Nothing outside the range is wanted. Repeat exactly the lines below from the one with "camera: 10 degrees right, 5 degrees down" through the one with "purple pyramid [484,216,533,264] -> none".

Source data START

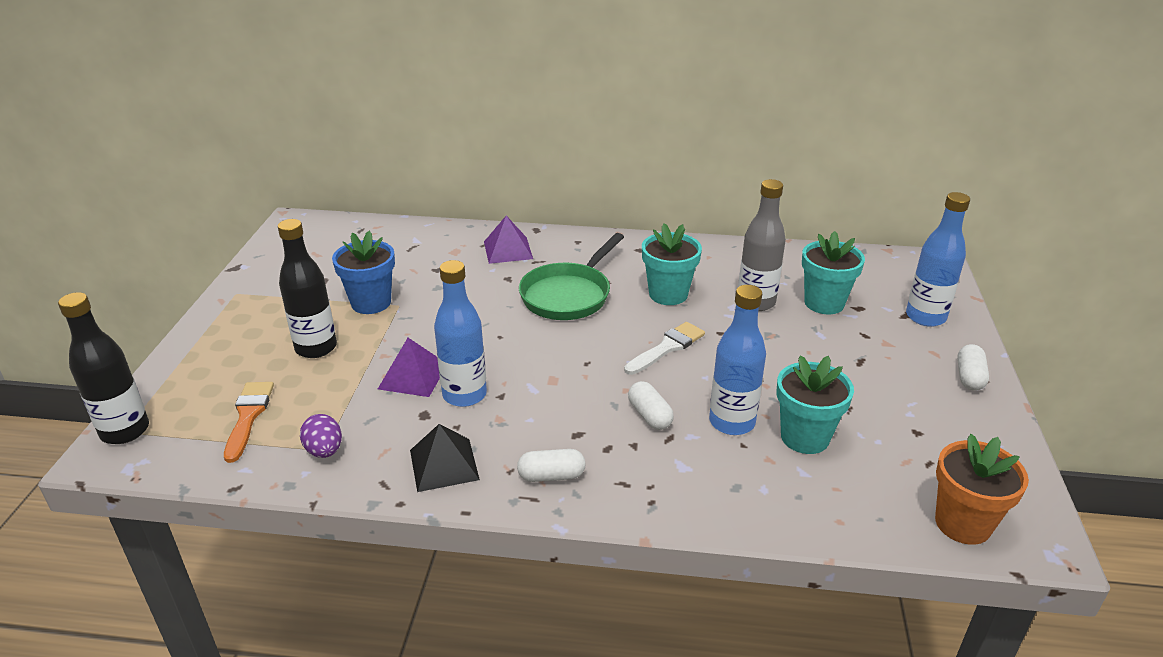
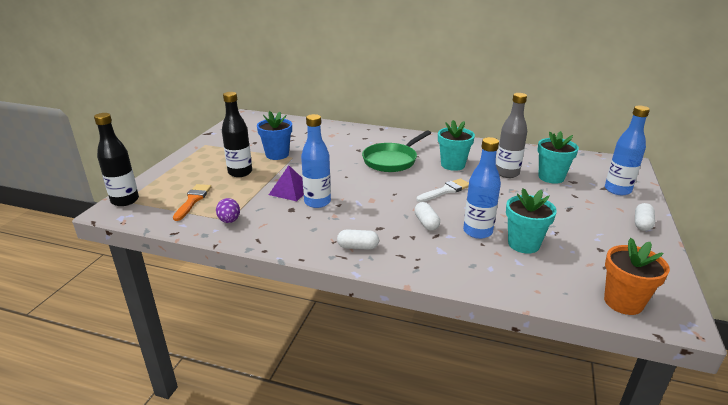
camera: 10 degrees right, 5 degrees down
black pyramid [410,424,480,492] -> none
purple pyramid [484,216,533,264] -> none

Source data END
Source data START

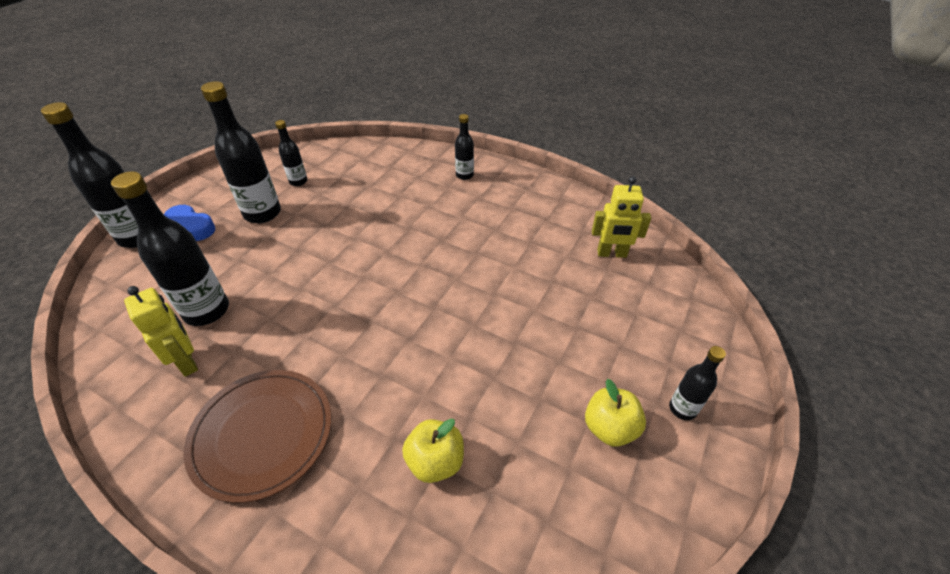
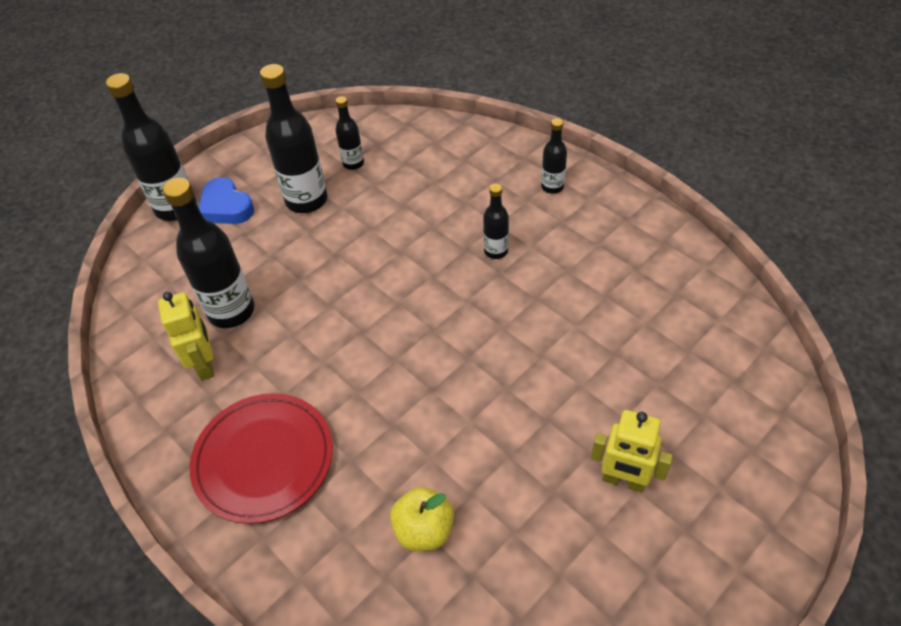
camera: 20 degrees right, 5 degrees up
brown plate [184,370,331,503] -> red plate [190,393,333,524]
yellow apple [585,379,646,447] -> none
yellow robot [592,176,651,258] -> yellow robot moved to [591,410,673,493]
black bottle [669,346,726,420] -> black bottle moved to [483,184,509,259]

Source data END

» Exercise result:
camera: 10 degrees right, 5 degrees down
black pyramid [410,424,480,492] -> none
purple pyramid [484,216,533,264] -> none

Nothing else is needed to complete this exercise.